Exercise aim
Leaving the pictures aside, return all of the data below exactly.

Listed records
────────────────

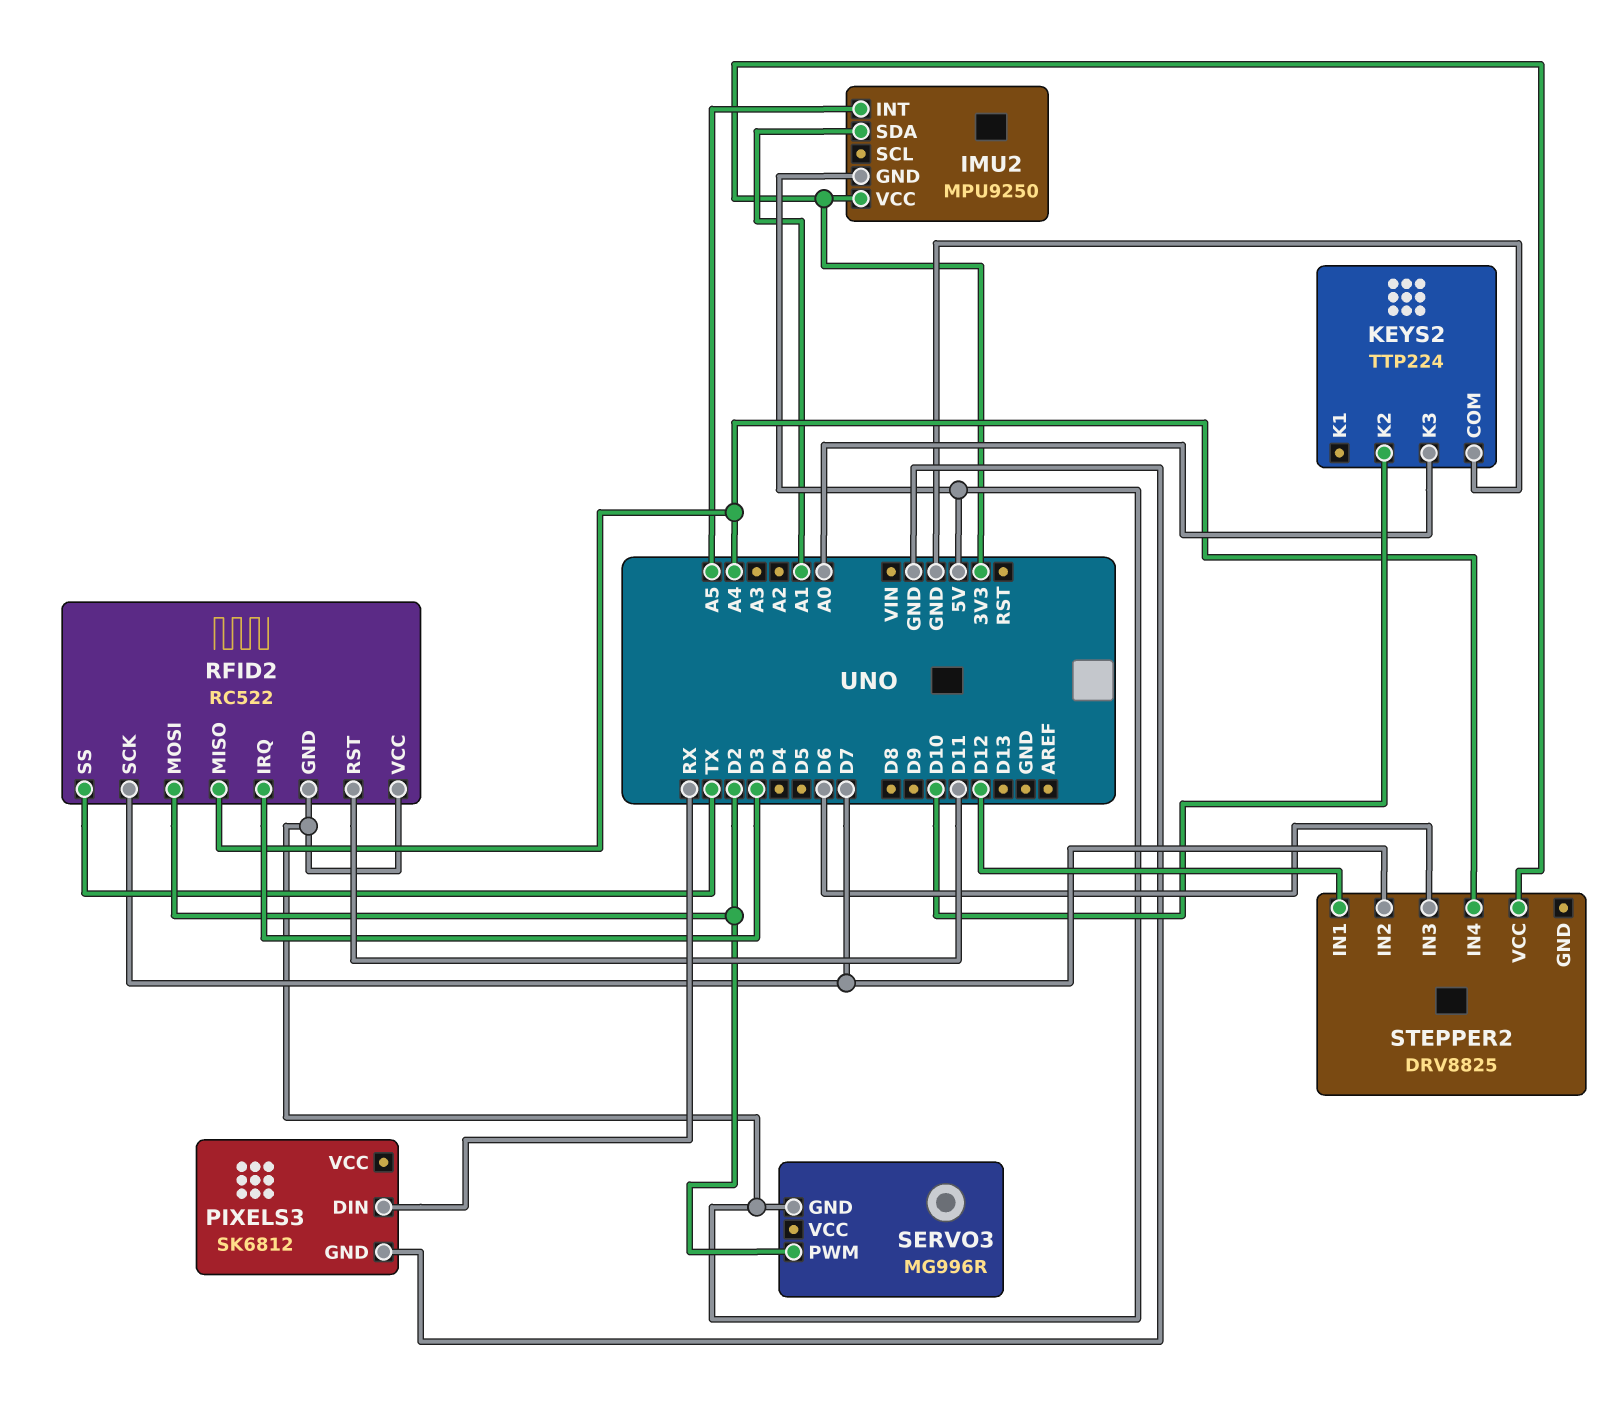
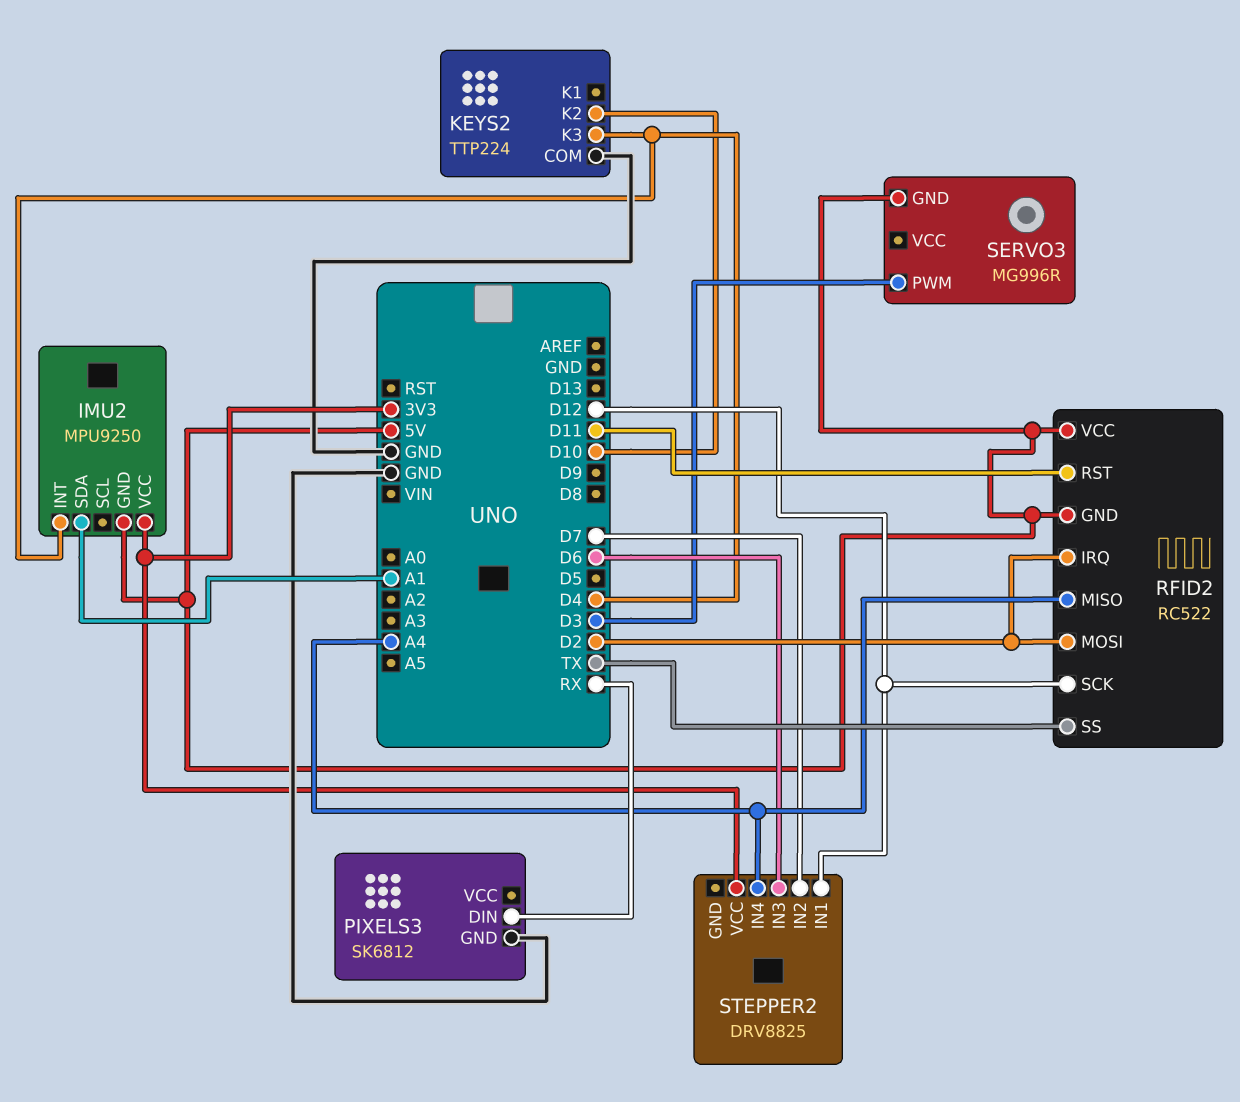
IMU2 pin INT: A5 -> D4
KEYS2 pin K3: A0 -> D4
RFID2 pin IRQ: D3 -> D2
RFID2 pin SCK: D7 -> D12
SERVO3 pin PWM: D2 -> D3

────────────────

Solution to this exercise
IMU2 pin INT: A5 -> D4
KEYS2 pin K3: A0 -> D4
RFID2 pin IRQ: D3 -> D2
RFID2 pin SCK: D7 -> D12
SERVO3 pin PWM: D2 -> D3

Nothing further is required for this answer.